PROVIDED DATA ->
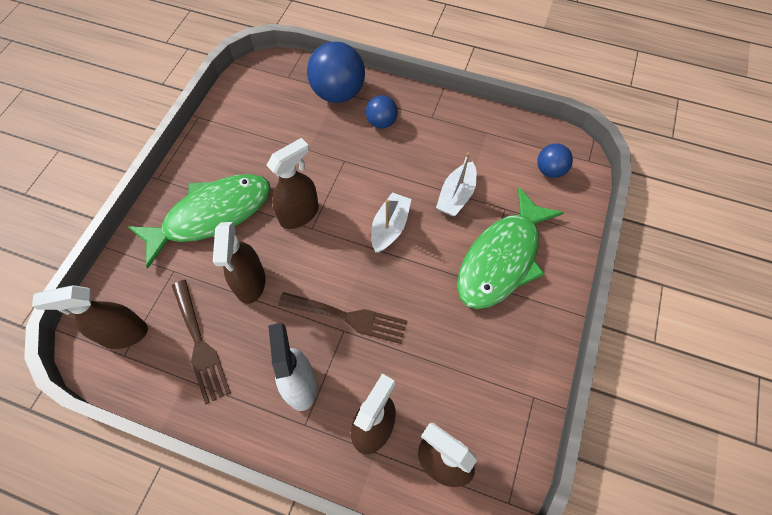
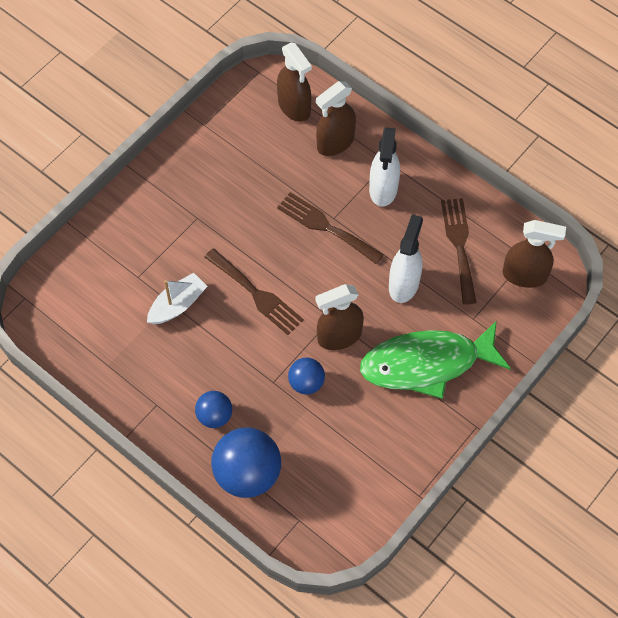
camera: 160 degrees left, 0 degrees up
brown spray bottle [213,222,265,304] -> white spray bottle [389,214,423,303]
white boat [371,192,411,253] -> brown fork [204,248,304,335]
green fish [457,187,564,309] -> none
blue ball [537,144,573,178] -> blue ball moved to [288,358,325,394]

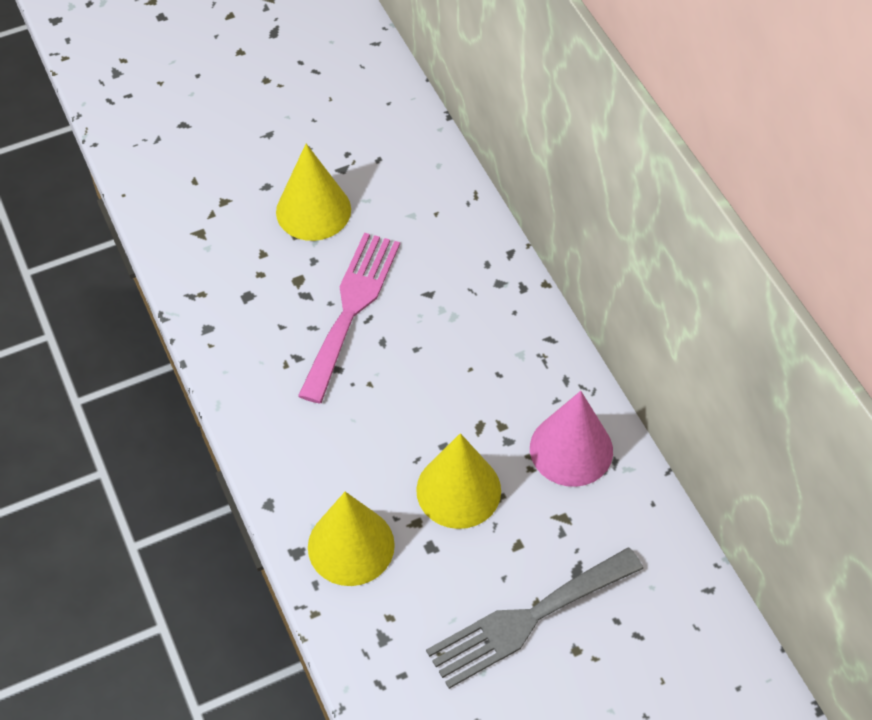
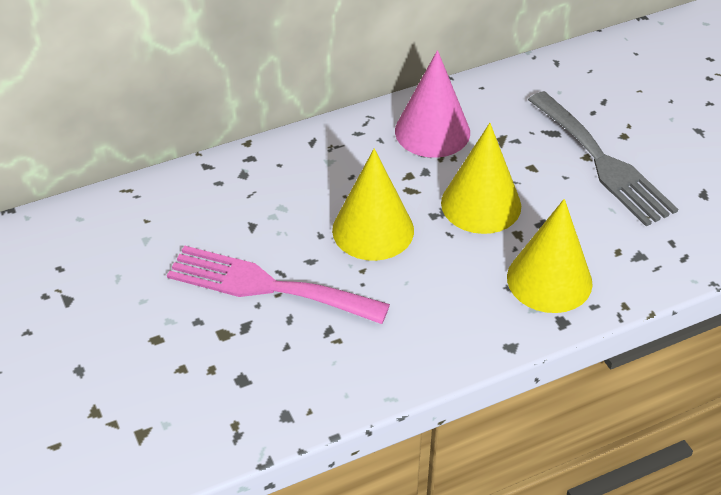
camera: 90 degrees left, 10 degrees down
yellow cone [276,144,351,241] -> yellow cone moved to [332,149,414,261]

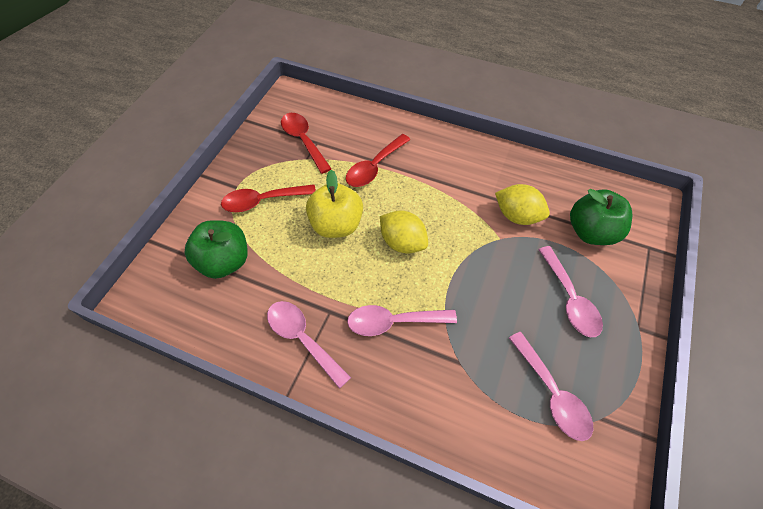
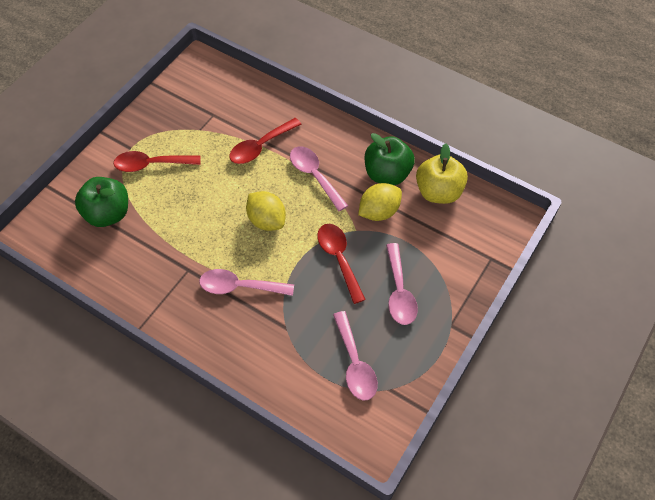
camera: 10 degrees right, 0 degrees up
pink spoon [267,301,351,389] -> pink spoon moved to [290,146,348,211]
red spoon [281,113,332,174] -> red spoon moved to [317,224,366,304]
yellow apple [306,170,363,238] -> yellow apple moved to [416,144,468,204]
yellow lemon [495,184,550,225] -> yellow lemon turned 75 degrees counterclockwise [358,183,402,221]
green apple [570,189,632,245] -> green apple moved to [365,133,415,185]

EXERCISE BRIEF ->
Pictures must be left out. Return verbatim only the lines from the line with "green fish [457,187,564,309] -> none" through the final line of the material above, including both ends.

WRITTEN ANSWER ->
green fish [457,187,564,309] -> none
blue ball [537,144,573,178] -> blue ball moved to [288,358,325,394]

camera: 90 degrees left, 10 degrees down
yellow cone [276,144,351,241] -> yellow cone moved to [332,149,414,261]

camera: 10 degrees right, 0 degrees up
pink spoon [267,301,351,389] -> pink spoon moved to [290,146,348,211]
red spoon [281,113,332,174] -> red spoon moved to [317,224,366,304]
yellow apple [306,170,363,238] -> yellow apple moved to [416,144,468,204]
yellow lemon [495,184,550,225] -> yellow lemon turned 75 degrees counterclockwise [358,183,402,221]
green apple [570,189,632,245] -> green apple moved to [365,133,415,185]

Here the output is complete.